> _Exercise requirements_:
Using the entries that follow, give only the number of lines with the word "elsewhere" in them.

►

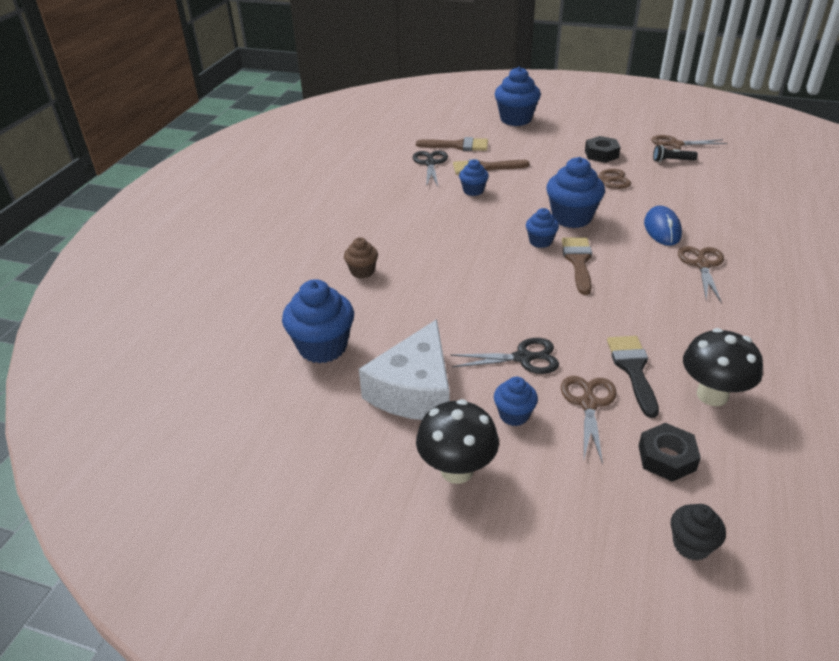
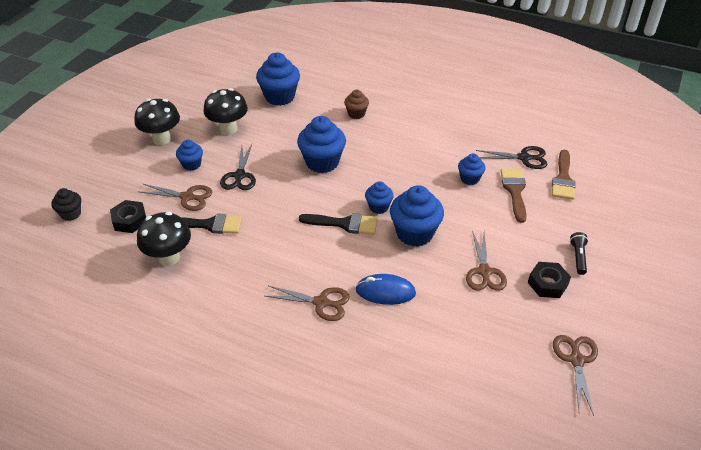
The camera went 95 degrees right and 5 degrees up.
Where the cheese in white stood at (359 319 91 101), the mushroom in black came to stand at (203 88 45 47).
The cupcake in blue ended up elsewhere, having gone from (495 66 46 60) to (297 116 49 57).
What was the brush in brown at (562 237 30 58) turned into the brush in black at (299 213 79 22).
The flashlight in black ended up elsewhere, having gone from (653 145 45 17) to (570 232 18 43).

◄

> _Solution for this exercise_:
2